_Problem details:_
Copy out every entry that follows, without a single picture.

_Dataset:_

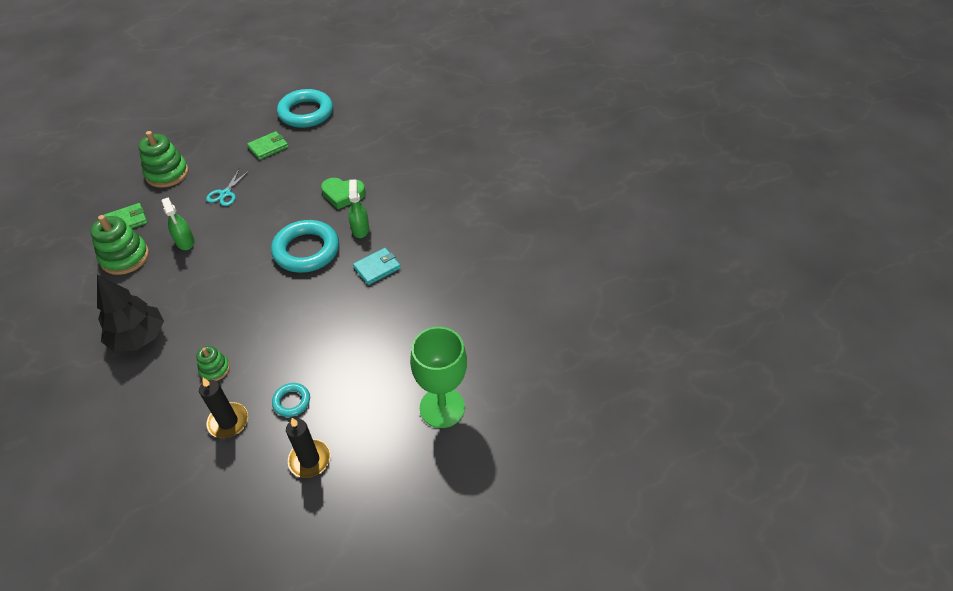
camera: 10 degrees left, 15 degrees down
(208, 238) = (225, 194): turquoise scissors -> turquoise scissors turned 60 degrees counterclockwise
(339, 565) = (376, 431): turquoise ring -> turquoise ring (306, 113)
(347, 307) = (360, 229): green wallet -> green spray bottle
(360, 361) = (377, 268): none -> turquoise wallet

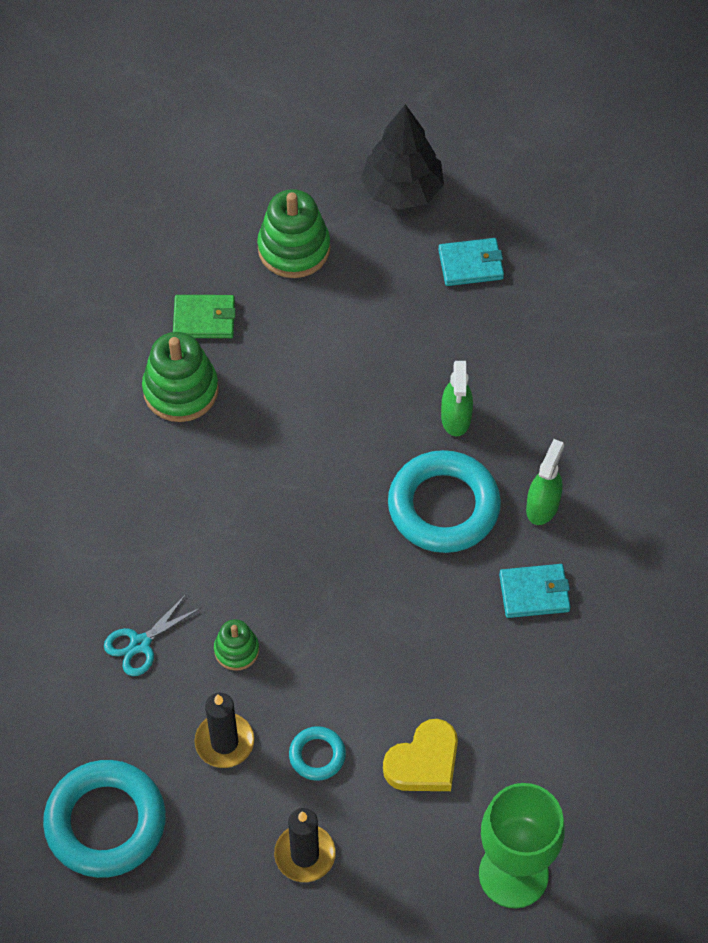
camera: 30 degrees right, 10 degrees up
(139, 338) = (155, 545): black tree -> black tree (402, 190)
(185, 242) = (274, 402): green spray bottle -> green spray bottle (456, 418)
(225, 194) = (366, 333): turquoise scissors -> turquoise scissors (140, 644)
(268, 147) = (470, 264): green wallet -> turquoise wallet
(306, 113) = (564, 213): turquoise ring -> turquoise ring (105, 822)
(343, 195) = (546, 423): green heart -> none
(358, 375) = (424, 762): none -> yellow heart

_Your response:_
camera: 10 degrees left, 15 degrees down
(208, 238) = (225, 194): turquoise scissors -> turquoise scissors turned 60 degrees counterclockwise
(339, 565) = (376, 431): turquoise ring -> turquoise ring (306, 113)
(347, 307) = (360, 229): green wallet -> green spray bottle
(360, 361) = (377, 268): none -> turquoise wallet

camera: 30 degrees right, 10 degrees up
(139, 338) = (155, 545): black tree -> black tree (402, 190)
(185, 242) = (274, 402): green spray bottle -> green spray bottle (456, 418)
(225, 194) = (366, 333): turquoise scissors -> turquoise scissors (140, 644)
(268, 147) = (470, 264): green wallet -> turquoise wallet
(306, 113) = (564, 213): turquoise ring -> turquoise ring (105, 822)
(343, 195) = (546, 423): green heart -> none
(358, 375) = (424, 762): none -> yellow heart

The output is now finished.